The data: Begin

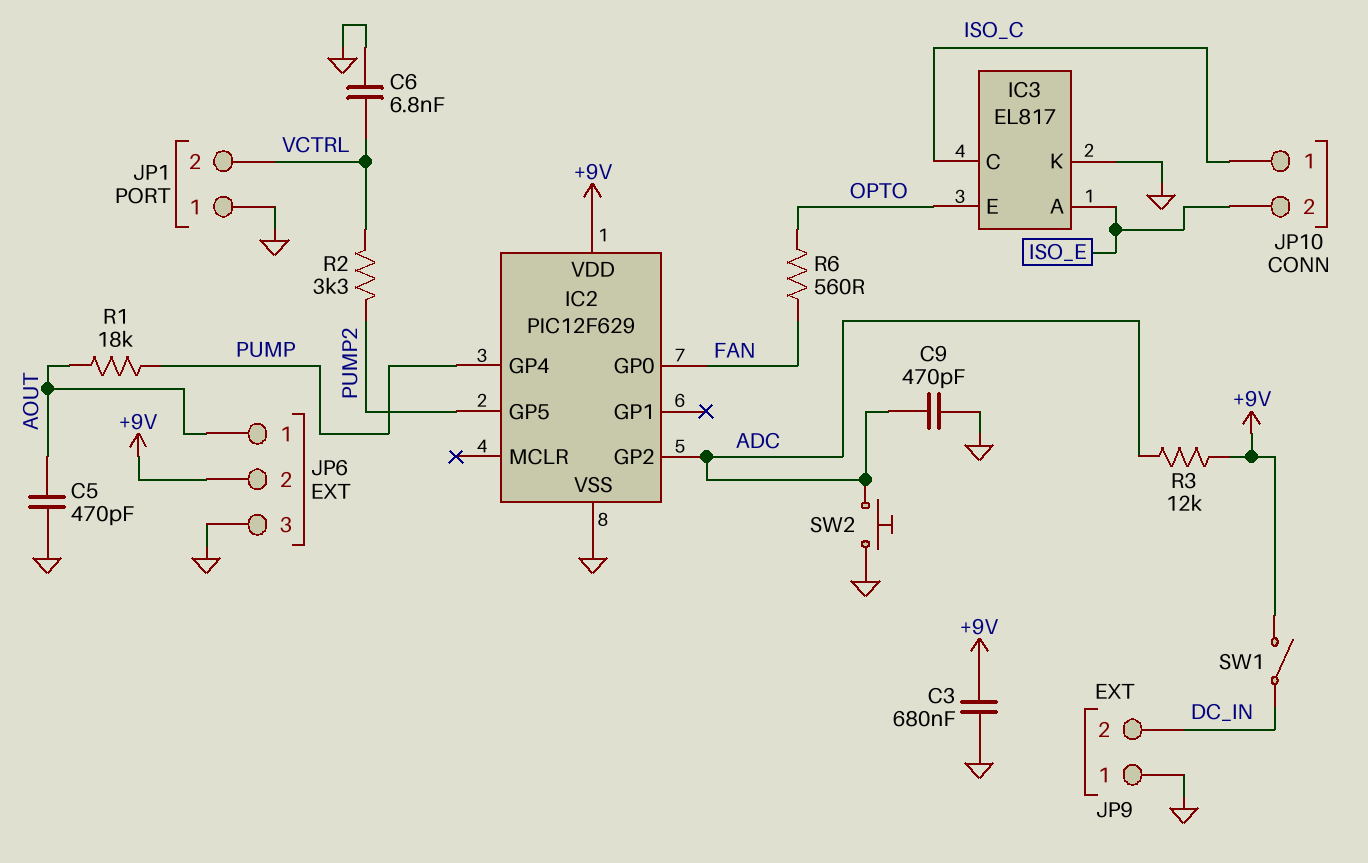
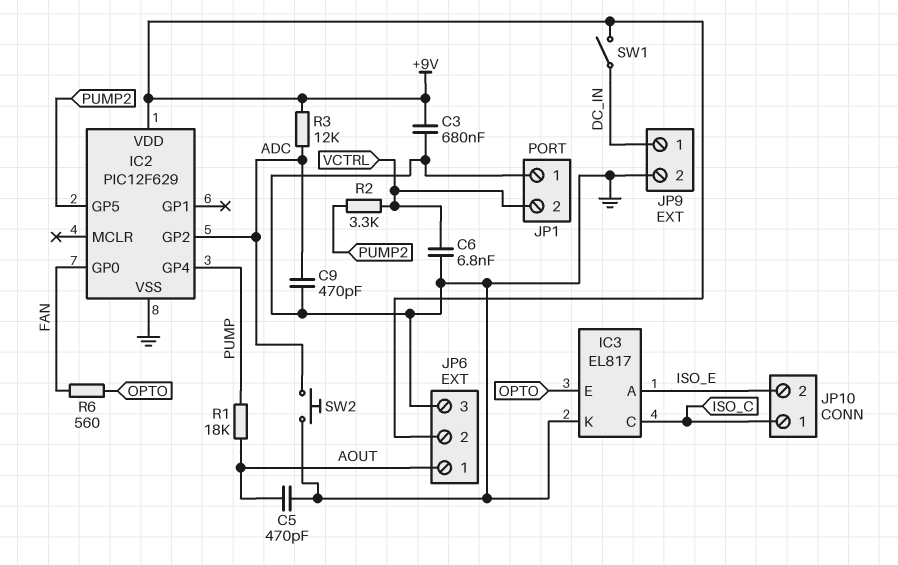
JP9 pin 1: GND -> DC_IN
JP9 pin 2: DC_IN -> GND

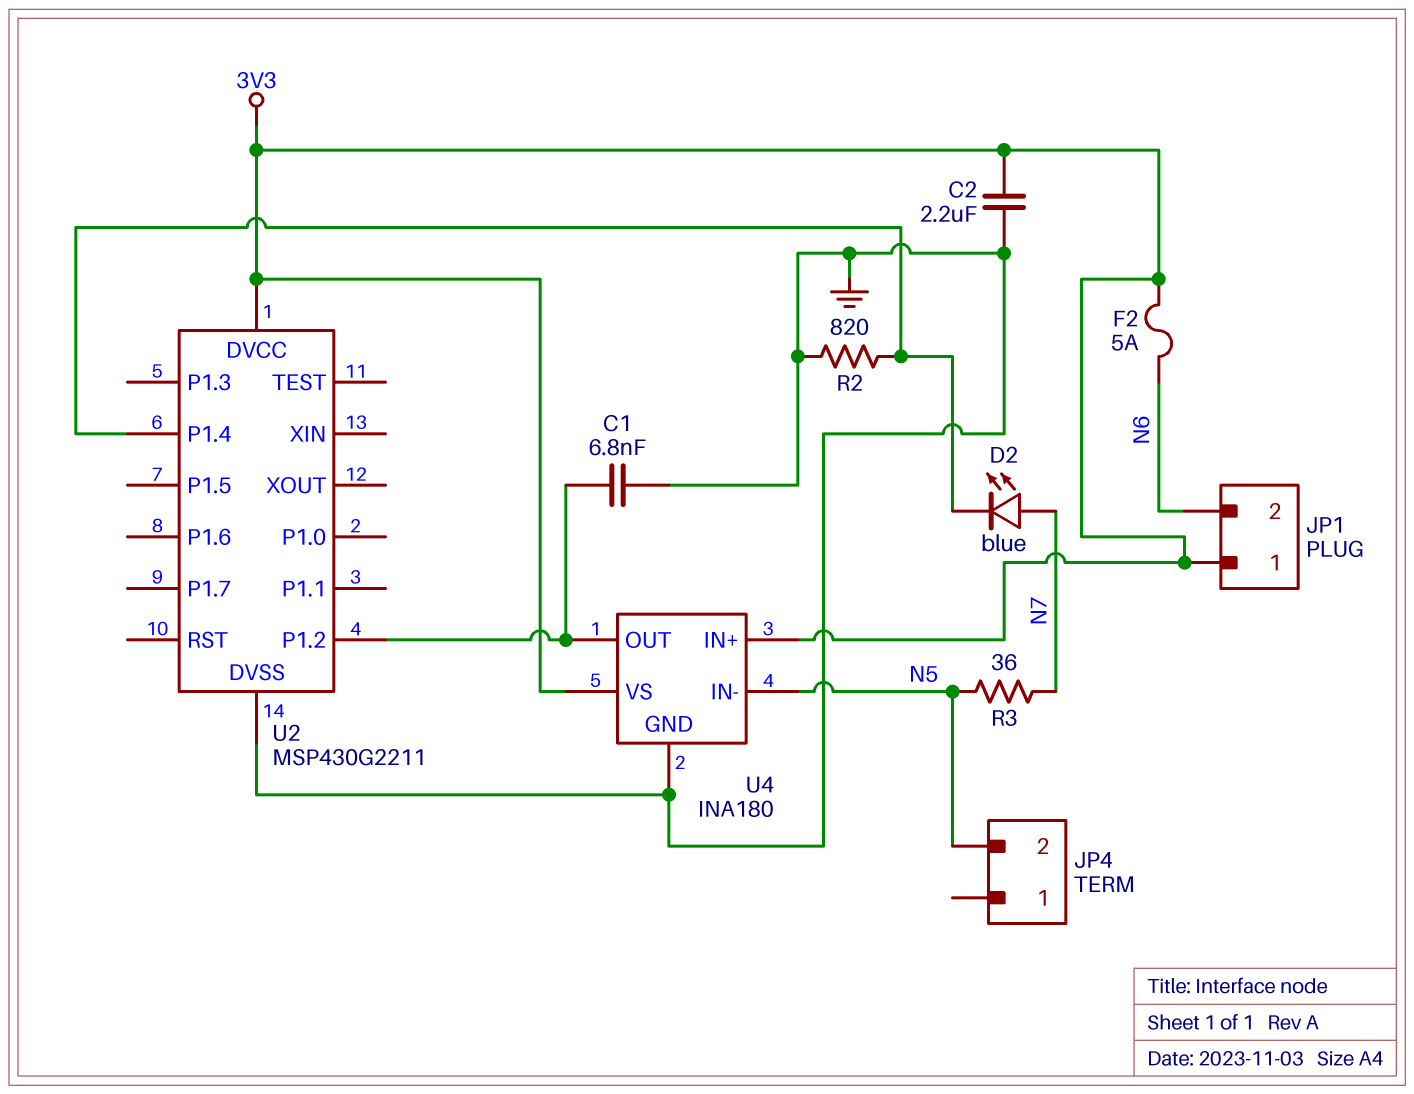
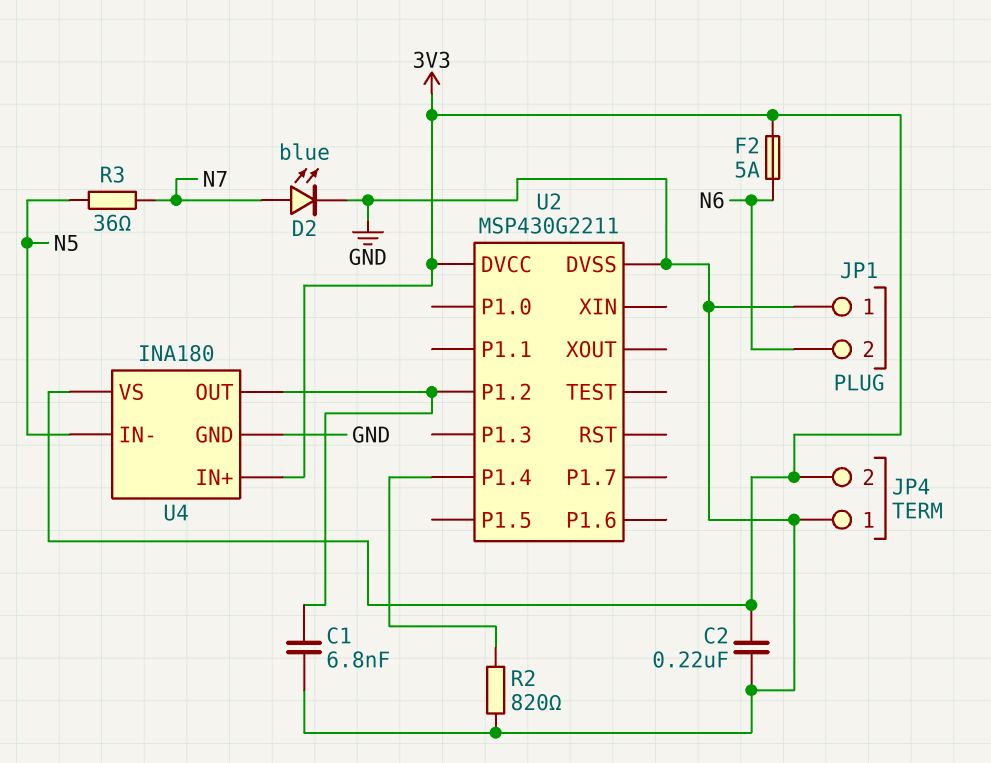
C2: 2.2uF (3V3, GND) -> 220nF (3V3, GND)
D2: LED blue (A N7, K U2/P1.4) -> LED blue (A N7, K GND)
JP1 pin 1: 3V3 -> GND
JP4 pin 1: none -> GND
JP4 pin 2: N5 -> 3V3

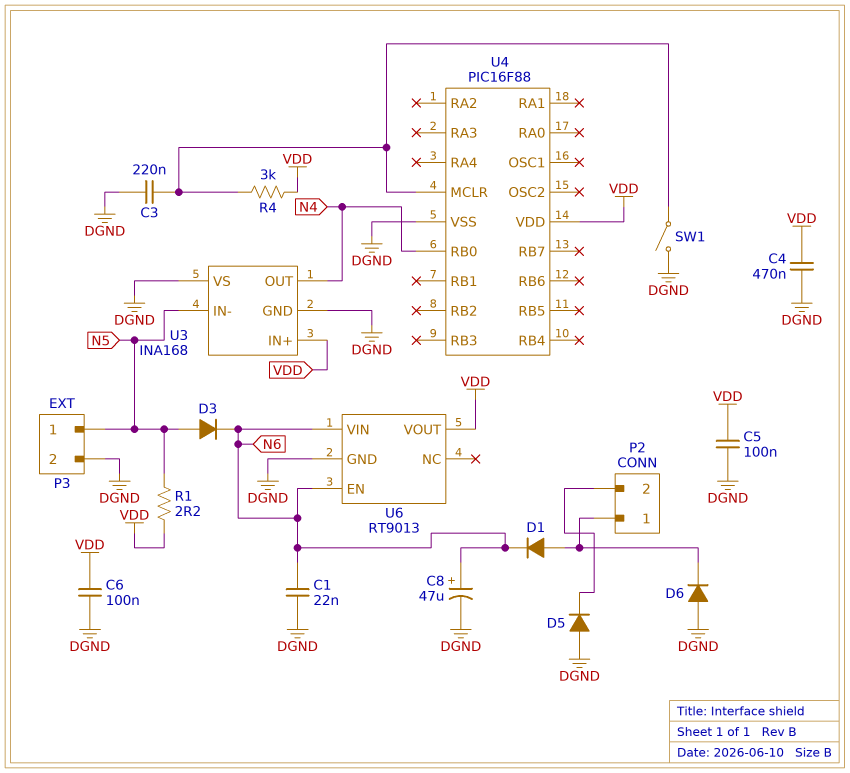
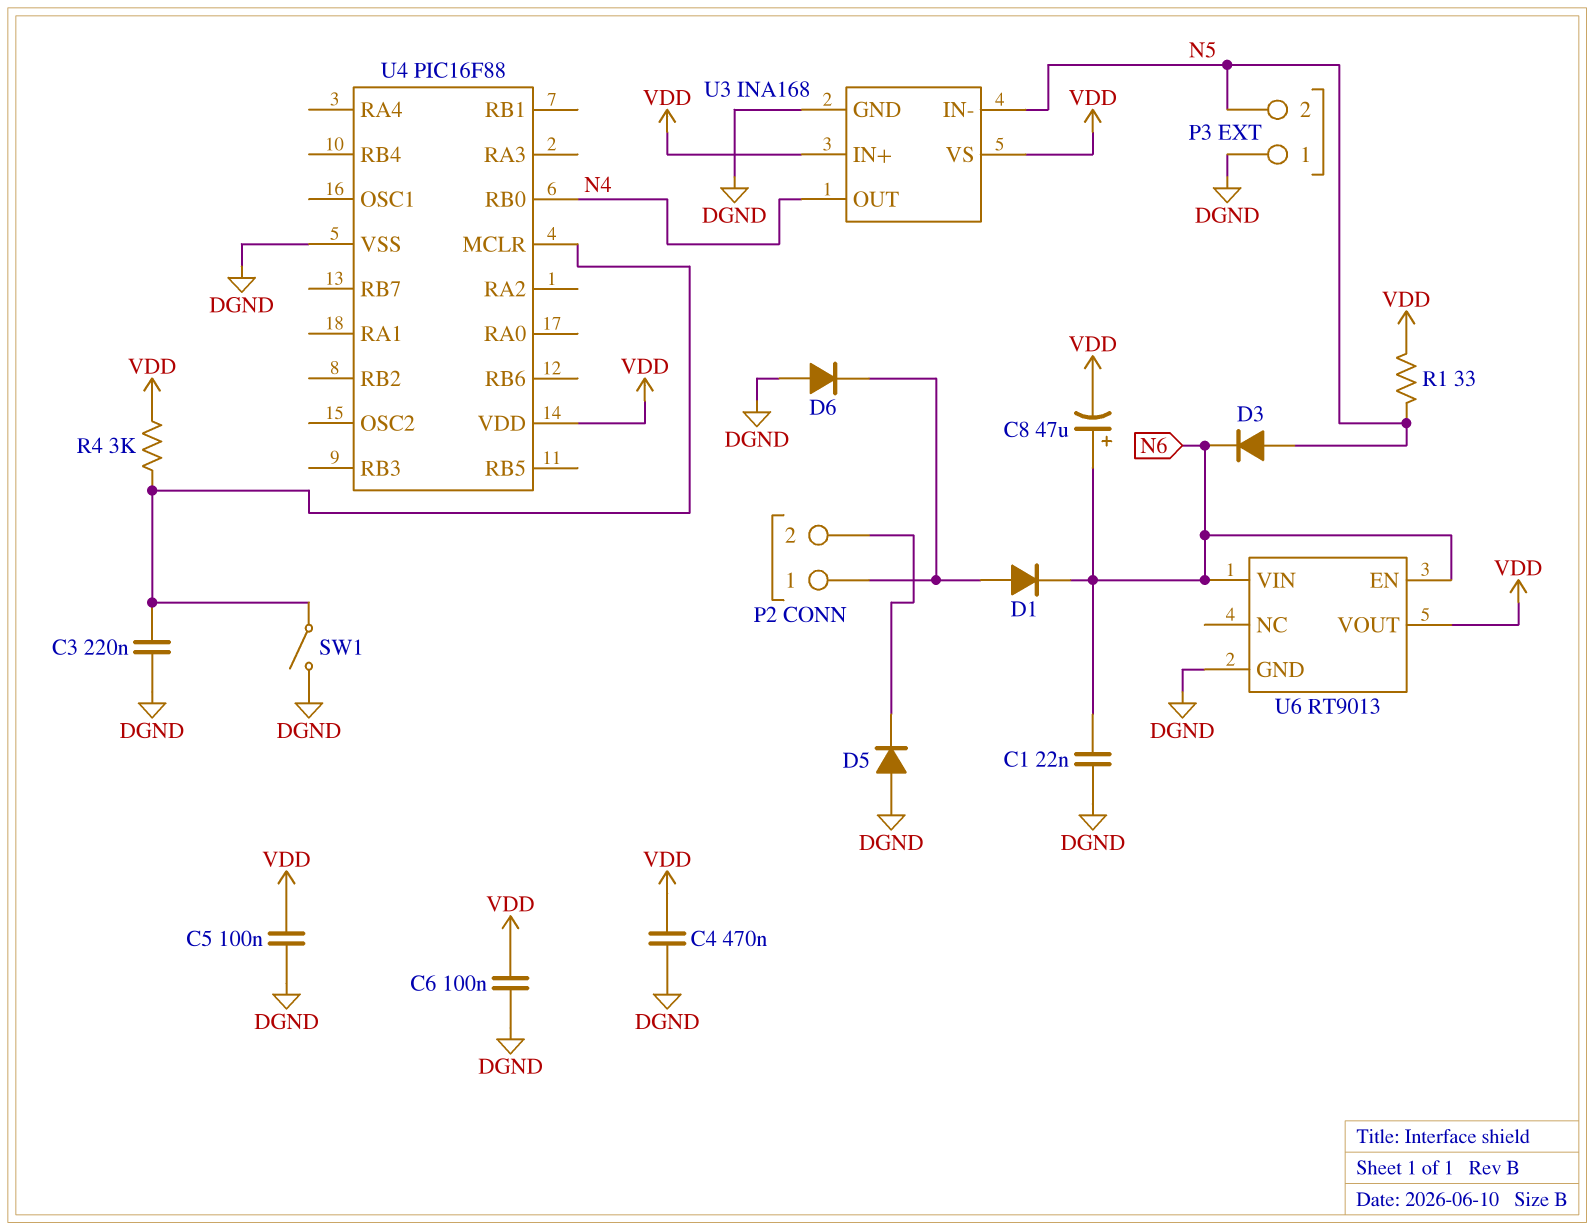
C8: 47uF (plus N6, minus DGND) -> 47uF (plus N6, minus VDD)
P3 pin 1: N5 -> DGND
P3 pin 2: DGND -> N5
R1: 2.2 (N5, VDD) -> 33 (N5, VDD)
U3 pin VS: DGND -> VDD

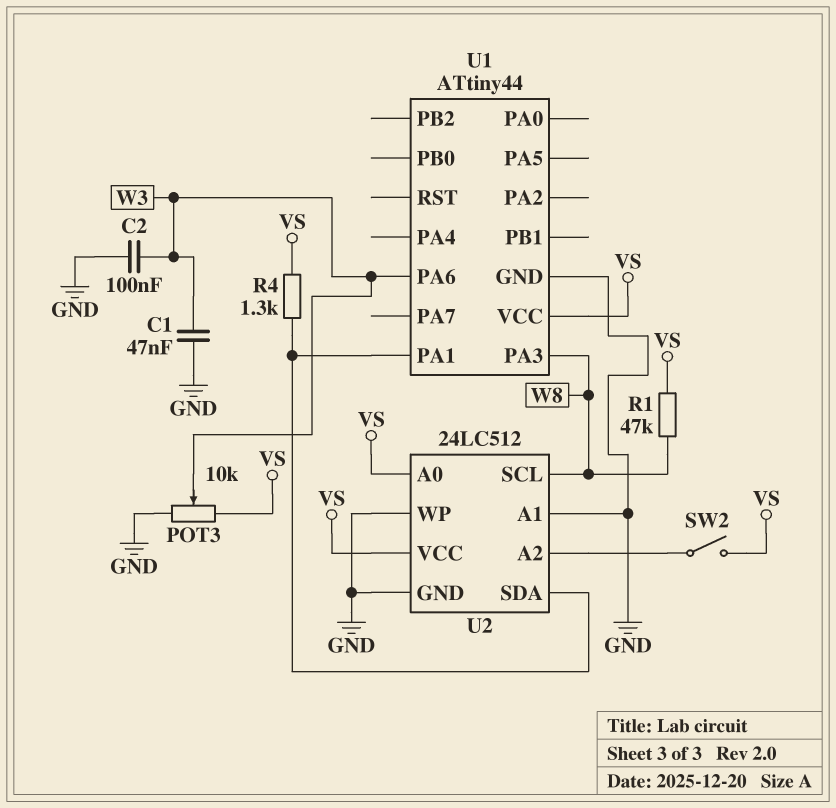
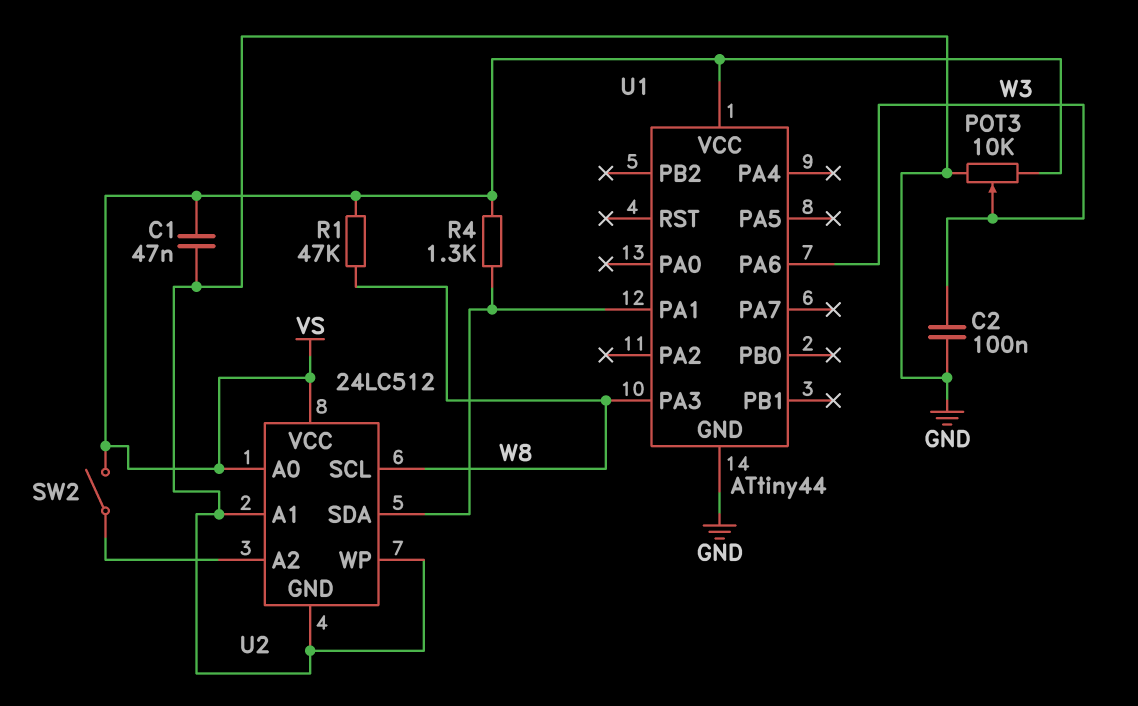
C1: 47nF (GND, W3) -> 47nF (GND, VS)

The data: End

▶ What to work on
Every line above in which the word "DGND" occurs needs to be copied.

▶ Your response
C8: 47uF (plus N6, minus DGND) -> 47uF (plus N6, minus VDD)
P3 pin 1: N5 -> DGND
P3 pin 2: DGND -> N5
U3 pin VS: DGND -> VDD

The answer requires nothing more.